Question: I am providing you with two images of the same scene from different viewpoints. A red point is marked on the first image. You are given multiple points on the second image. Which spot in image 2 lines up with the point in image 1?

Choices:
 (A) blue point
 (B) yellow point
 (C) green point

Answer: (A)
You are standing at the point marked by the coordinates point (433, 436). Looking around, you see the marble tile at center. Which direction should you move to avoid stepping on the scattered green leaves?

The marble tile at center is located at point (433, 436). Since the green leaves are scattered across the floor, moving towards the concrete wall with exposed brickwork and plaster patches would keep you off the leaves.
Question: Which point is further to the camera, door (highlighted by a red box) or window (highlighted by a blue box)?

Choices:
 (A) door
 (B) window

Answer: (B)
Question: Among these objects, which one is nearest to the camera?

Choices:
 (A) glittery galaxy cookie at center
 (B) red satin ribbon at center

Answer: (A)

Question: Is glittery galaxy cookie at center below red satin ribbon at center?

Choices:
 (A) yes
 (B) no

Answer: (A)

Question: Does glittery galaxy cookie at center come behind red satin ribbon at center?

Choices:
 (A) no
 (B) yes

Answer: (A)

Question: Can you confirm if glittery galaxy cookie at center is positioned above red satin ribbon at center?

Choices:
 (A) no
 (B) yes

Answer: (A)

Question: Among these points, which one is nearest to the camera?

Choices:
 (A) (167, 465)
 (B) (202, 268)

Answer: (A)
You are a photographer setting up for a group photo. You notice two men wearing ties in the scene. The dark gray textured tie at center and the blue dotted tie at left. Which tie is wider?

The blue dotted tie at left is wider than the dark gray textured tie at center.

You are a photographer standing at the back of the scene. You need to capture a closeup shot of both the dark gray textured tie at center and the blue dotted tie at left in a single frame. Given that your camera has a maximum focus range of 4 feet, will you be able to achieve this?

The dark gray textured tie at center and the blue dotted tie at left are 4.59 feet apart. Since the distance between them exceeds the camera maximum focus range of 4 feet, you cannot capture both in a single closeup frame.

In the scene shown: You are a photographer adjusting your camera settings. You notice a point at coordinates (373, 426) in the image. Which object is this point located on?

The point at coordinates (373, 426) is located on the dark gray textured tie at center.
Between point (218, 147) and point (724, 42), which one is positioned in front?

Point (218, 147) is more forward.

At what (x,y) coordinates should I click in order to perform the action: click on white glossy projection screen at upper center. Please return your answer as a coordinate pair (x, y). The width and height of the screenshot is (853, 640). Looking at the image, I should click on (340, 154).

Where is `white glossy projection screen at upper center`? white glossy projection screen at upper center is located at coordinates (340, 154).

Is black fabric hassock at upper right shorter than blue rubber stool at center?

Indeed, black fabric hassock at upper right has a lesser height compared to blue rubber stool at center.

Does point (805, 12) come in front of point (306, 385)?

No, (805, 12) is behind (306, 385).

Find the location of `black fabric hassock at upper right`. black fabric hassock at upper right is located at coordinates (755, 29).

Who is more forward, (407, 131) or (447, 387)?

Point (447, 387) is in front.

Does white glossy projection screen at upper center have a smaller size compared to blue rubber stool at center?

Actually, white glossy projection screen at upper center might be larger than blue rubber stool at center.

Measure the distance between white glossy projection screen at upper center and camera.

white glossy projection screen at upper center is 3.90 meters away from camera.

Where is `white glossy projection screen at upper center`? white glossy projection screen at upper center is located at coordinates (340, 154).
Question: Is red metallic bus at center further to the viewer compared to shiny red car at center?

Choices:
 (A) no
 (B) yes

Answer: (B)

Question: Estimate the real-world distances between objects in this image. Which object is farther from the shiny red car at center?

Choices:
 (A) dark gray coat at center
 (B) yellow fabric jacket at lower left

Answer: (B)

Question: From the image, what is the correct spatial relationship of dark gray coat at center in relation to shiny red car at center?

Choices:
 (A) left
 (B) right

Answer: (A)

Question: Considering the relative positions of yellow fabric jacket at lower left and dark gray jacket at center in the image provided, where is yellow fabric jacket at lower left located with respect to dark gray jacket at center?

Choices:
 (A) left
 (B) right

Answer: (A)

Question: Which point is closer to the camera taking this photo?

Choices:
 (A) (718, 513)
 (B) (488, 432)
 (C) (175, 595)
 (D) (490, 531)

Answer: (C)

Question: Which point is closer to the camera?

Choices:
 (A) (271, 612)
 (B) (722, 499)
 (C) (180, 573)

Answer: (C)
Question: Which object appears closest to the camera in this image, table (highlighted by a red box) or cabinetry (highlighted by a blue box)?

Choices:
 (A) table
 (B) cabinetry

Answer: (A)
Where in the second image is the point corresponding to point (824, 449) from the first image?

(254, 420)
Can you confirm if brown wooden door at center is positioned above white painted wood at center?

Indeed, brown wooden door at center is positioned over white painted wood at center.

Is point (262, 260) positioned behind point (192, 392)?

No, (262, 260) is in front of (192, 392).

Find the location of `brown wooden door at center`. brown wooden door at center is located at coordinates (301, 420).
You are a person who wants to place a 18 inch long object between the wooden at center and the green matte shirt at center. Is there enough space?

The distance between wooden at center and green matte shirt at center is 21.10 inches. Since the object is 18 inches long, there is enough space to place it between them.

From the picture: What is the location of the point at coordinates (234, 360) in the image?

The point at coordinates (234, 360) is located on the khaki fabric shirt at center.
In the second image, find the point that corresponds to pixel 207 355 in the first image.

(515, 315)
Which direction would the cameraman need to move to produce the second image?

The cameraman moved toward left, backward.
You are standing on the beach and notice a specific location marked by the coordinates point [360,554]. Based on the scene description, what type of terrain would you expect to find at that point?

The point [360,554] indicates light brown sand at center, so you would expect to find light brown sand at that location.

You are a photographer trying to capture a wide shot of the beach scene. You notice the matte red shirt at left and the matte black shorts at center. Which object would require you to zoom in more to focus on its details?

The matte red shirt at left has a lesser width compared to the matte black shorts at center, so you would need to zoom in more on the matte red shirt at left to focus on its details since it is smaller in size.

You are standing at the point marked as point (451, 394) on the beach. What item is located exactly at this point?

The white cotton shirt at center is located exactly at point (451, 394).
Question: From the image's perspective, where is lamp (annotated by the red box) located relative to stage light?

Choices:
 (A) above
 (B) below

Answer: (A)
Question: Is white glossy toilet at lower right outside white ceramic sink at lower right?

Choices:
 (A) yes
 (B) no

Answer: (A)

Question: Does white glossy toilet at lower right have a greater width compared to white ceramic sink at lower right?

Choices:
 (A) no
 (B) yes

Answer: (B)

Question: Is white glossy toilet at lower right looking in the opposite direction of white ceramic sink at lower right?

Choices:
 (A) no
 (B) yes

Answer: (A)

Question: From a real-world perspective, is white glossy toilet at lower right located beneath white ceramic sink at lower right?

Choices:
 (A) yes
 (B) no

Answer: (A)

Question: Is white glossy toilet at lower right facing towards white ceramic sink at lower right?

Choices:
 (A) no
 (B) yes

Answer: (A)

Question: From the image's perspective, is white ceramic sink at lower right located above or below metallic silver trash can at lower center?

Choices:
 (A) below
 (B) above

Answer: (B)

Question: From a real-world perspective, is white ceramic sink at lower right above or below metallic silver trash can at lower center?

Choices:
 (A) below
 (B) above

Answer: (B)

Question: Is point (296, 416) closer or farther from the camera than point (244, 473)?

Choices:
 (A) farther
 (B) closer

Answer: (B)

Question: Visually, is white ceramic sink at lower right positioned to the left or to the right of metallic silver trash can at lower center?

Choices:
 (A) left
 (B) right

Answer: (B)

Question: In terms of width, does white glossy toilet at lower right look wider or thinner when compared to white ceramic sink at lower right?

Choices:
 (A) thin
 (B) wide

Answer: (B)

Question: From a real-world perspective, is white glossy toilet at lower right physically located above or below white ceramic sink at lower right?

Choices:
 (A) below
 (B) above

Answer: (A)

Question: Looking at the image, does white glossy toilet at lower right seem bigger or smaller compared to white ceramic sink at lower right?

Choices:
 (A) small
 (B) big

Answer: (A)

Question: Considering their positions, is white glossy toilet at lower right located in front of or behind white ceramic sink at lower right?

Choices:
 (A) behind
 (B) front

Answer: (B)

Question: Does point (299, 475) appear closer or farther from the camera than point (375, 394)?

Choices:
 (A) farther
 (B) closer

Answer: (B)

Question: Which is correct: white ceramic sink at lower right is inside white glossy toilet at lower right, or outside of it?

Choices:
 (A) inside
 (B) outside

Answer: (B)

[Your goal] Rewrite the data from its first line through the line containing "Question: Among these points, which" as a JSON list of strings, one string per line, omitting blank lines.

[In response]
[
  "Question: I am providing you with two images of the same scene from different viewpoints. A red point is marked on the first image. You are given multiple points on the second image. Which spot in image 2 lines up with the point in image 1?",
  "Choices:",
  " (A) blue point",
  " (B) yellow point",
  " (C) green point",
  "Answer: (A)",
  "You are standing at the point marked by the coordinates point (433, 436). Looking around, you see the marble tile at center. Which direction should you move to avoid stepping on the scattered green leaves?",
  "The marble tile at center is located at point (433, 436). Since the green leaves are scattered across the floor, moving towards the concrete wall with exposed brickwork and plaster patches would keep you off the leaves.",
  "Question: Which point is further to the camera, door (highlighted by a red box) or window (highlighted by a blue box)?",
  "Choices:",
  " (A) door",
  " (B) window",
  "Answer: (B)",
  "Question: Among these objects, which one is nearest to the camera?",
  "Choices:",
  " (A) glittery galaxy cookie at center",
  " (B) red satin ribbon at center",
  "Answer: (A)",
  "Question: Is glittery galaxy cookie at center below red satin ribbon at center?",
  "Choices:",
  " (A) yes",
  " (B) no",
  "Answer: (A)",
  "Question: Does glittery galaxy cookie at center come behind red satin ribbon at center?",
  "Choices:",
  " (A) no",
  " (B) yes",
  "Answer: (A)",
  "Question: Can you confirm if glittery galaxy cookie at center is positioned above red satin ribbon at center?",
  "Choices:",
  " (A) no",
  " (B) yes",
  "Answer: (A)",
  "Question: Among these points, which one is nearest to the camera?"
]